▸ **WORK REQUIRED**:
List every line in the listing that contains the string "tuplet", treating uppercase and lowercase as different.

___ PROVIDED MATERIAL ___

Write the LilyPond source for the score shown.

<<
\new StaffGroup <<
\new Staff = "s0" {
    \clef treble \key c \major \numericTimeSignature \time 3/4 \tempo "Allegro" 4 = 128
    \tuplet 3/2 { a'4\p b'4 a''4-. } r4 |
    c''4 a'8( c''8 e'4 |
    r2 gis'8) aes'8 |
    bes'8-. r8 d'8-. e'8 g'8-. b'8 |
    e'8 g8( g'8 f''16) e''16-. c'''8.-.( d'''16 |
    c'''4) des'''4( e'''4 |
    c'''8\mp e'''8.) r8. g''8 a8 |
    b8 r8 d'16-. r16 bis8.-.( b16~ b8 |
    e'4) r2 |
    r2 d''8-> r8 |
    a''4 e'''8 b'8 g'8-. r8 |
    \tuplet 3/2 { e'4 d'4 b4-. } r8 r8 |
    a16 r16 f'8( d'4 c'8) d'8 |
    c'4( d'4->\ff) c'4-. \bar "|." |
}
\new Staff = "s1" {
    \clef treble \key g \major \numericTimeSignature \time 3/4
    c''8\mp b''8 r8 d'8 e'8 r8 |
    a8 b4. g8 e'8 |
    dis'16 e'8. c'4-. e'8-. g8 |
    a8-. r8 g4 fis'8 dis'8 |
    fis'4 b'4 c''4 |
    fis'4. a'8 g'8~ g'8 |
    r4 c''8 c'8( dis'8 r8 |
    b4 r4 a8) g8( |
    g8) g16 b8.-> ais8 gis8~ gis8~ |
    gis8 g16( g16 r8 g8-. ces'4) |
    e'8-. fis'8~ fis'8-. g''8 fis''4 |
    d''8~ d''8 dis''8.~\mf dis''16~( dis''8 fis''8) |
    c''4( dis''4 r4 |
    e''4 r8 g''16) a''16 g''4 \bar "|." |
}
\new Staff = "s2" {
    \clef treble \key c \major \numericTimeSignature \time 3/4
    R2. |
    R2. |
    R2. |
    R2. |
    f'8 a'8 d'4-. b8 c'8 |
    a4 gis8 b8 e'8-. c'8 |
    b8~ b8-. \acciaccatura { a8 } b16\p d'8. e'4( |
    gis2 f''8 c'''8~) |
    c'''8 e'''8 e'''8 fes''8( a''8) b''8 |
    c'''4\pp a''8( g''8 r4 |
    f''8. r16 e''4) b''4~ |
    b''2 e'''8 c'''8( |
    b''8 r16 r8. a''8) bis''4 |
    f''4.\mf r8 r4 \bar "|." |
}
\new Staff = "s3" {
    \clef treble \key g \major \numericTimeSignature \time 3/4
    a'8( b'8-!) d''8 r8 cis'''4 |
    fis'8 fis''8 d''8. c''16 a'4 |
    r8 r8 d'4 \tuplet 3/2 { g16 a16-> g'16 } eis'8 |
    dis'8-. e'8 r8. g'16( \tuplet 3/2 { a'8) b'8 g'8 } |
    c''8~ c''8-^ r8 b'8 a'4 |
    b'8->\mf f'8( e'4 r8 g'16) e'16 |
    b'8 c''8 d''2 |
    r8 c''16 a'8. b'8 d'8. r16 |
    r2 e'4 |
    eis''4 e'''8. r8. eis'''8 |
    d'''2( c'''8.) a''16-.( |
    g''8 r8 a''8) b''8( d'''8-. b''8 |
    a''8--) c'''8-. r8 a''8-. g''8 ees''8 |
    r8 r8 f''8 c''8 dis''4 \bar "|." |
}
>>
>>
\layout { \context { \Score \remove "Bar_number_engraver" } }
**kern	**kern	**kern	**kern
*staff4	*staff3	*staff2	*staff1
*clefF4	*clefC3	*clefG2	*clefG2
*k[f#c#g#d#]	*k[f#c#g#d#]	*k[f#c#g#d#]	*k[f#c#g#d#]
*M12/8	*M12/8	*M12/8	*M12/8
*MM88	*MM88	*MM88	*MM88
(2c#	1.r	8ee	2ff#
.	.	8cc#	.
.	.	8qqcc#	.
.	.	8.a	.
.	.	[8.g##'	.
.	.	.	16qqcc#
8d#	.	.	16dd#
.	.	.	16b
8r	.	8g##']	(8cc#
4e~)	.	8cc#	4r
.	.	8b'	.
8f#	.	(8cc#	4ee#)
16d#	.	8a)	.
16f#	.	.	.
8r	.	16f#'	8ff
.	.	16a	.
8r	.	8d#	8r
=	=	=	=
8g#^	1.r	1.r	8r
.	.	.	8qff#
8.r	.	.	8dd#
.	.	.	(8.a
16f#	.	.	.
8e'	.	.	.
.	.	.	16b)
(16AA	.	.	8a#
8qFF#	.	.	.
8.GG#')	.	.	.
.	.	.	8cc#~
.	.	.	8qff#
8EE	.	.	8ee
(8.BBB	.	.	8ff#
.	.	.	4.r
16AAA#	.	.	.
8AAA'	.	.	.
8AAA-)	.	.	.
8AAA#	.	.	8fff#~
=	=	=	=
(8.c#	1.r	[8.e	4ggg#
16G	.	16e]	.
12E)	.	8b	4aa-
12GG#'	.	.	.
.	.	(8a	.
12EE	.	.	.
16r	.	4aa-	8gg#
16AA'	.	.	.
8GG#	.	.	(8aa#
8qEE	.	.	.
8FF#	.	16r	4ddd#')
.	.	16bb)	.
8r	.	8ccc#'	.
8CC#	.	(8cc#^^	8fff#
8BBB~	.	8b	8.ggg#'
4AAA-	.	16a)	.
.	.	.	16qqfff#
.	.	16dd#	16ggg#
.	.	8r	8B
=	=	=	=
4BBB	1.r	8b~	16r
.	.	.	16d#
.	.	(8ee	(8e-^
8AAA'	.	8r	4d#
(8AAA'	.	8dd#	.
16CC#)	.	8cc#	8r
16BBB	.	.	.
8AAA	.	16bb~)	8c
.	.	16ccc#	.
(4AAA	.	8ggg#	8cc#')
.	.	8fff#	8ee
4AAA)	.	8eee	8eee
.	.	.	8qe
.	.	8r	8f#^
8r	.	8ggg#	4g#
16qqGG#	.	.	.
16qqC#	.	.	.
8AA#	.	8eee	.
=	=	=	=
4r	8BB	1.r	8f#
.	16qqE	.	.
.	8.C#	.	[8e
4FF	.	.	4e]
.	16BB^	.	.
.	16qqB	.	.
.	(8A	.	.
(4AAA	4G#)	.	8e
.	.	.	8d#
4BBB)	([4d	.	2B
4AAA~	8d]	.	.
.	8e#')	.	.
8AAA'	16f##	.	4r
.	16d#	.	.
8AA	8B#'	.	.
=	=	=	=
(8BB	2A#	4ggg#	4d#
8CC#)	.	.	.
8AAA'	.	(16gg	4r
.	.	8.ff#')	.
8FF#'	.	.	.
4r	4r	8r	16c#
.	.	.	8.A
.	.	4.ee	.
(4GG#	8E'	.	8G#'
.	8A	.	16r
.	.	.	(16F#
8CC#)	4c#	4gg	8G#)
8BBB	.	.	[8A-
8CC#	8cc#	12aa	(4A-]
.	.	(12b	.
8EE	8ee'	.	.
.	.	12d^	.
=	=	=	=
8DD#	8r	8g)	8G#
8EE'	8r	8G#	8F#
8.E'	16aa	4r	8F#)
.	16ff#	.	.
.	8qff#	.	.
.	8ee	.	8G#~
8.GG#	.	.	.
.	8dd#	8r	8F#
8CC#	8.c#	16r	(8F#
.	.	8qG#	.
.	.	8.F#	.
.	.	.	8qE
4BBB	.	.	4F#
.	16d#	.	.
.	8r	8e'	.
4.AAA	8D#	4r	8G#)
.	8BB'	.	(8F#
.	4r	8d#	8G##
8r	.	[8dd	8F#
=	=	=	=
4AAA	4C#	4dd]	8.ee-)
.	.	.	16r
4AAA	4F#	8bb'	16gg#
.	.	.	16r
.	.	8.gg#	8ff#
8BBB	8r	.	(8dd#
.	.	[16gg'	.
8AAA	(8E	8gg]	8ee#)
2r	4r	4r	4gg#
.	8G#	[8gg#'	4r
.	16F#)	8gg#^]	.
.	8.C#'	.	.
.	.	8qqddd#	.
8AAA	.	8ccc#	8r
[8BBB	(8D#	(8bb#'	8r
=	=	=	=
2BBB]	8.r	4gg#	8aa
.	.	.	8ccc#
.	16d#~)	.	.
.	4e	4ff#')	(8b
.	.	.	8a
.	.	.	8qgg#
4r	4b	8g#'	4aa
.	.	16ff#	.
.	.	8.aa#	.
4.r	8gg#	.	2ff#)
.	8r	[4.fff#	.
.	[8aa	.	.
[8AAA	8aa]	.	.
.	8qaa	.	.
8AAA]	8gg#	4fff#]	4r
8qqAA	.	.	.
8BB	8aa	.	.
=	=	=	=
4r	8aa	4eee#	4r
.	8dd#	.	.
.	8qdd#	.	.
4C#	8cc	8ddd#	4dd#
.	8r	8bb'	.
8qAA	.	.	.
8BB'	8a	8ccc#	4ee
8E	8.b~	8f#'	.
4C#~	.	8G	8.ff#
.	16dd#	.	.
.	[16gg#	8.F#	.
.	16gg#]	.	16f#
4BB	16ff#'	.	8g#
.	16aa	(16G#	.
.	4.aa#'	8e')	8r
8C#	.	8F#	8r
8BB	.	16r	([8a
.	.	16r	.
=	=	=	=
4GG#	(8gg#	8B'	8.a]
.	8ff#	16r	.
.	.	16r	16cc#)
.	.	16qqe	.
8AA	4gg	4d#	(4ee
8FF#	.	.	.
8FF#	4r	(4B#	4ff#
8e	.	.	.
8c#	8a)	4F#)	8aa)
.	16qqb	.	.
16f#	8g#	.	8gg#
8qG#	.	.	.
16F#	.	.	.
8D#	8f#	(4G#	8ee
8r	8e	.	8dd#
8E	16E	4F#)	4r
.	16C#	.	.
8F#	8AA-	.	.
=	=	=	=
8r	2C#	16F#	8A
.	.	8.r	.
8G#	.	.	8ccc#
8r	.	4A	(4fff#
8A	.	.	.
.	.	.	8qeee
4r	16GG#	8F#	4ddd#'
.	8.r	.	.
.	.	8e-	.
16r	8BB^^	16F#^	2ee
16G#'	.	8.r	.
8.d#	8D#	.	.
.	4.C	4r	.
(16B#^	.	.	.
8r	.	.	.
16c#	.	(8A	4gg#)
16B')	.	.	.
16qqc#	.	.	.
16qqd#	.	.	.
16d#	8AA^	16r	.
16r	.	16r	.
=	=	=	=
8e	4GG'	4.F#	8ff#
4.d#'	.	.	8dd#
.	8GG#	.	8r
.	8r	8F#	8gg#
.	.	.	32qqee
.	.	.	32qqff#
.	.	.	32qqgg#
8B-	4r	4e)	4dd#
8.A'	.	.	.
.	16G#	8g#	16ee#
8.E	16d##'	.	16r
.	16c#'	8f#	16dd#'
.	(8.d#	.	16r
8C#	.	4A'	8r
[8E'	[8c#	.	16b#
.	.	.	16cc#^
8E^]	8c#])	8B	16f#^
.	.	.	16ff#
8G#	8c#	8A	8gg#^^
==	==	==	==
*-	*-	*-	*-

___

▸ **FINISHED EXERCISE**:
    \tuplet 3/2 { a'4\p b'4 a''4-. } r4 |
    \tuplet 3/2 { e'4 d'4 b4-. } r8 r8 |
    r8 r8 d'4 \tuplet 3/2 { g16 a16-> g'16 } eis'8 |
    dis'8-. e'8 r8. g'16( \tuplet 3/2 { a'8) b'8 g'8 } |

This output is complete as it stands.